## Dataset content
────────────────────────────────────────

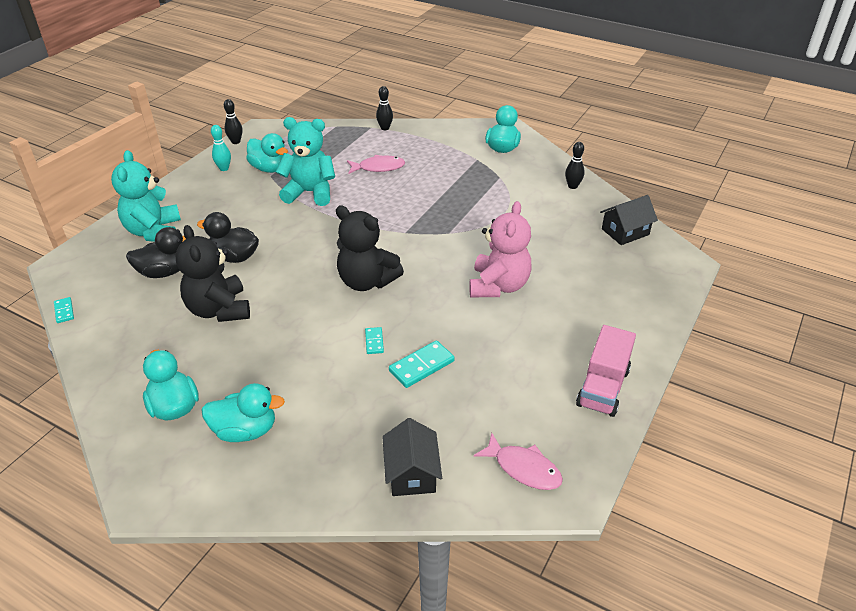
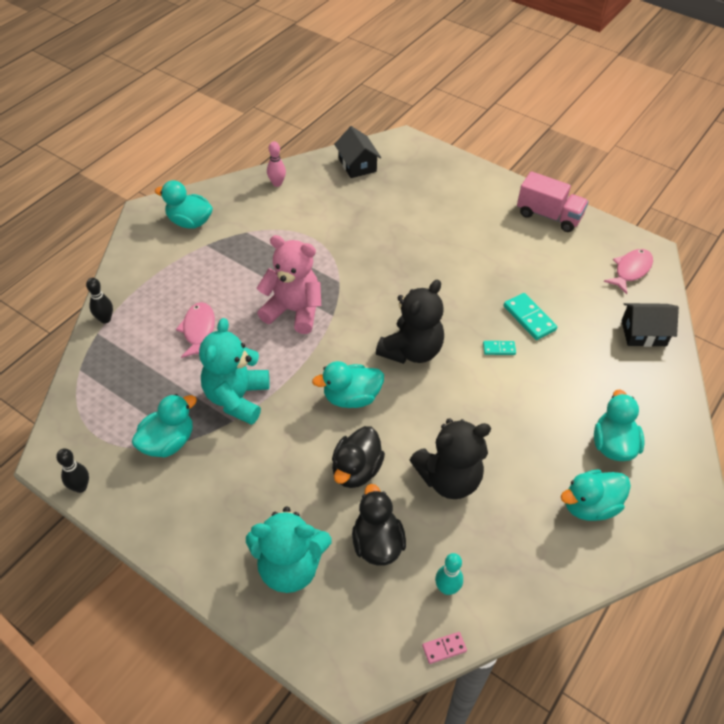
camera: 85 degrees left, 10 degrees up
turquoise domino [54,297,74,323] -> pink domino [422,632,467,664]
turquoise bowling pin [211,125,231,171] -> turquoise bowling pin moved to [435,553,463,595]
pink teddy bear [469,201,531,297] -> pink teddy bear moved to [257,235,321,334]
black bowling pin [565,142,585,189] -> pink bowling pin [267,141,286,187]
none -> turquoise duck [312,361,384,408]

────────────────────────────────────────

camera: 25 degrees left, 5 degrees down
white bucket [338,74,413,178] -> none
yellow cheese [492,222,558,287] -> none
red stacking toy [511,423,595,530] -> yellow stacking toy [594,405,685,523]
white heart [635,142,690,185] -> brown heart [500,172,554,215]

────────────────────────────────────────

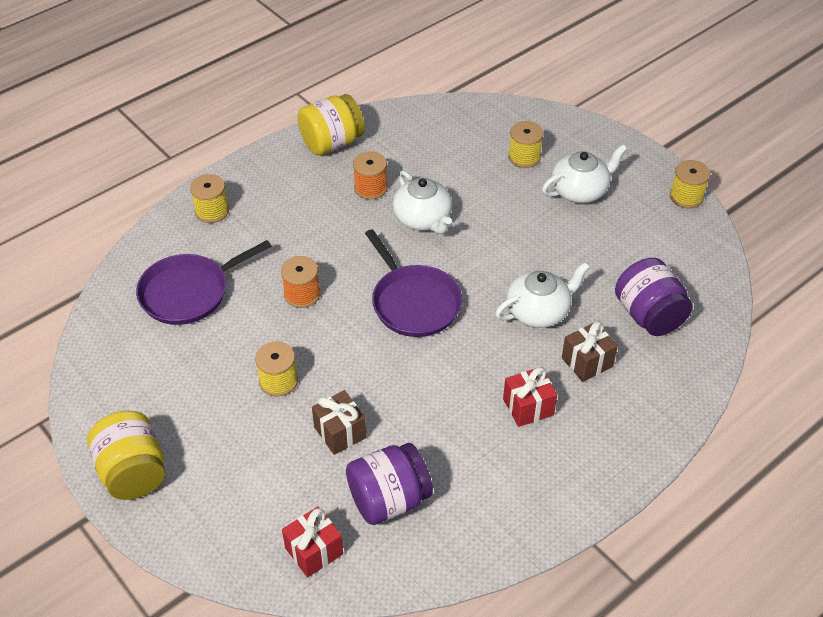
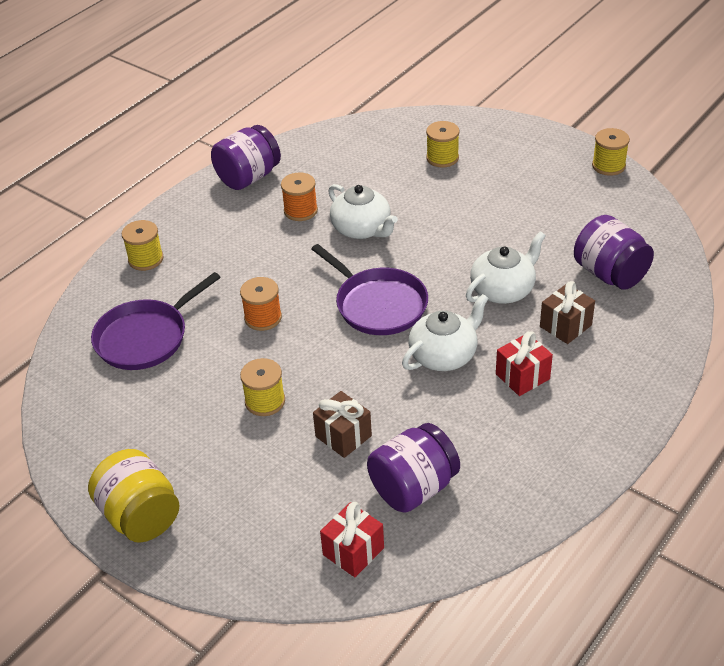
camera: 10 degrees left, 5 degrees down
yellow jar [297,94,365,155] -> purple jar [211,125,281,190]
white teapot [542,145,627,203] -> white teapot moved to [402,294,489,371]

────────────────────────────────────────

## Directive
The output should be exactly the lines above from the line containing "red stacking toy" to the line containing "white heart [635,142,690,185]", inclusive, with no other lines.

## Task result
red stacking toy [511,423,595,530] -> yellow stacking toy [594,405,685,523]
white heart [635,142,690,185] -> brown heart [500,172,554,215]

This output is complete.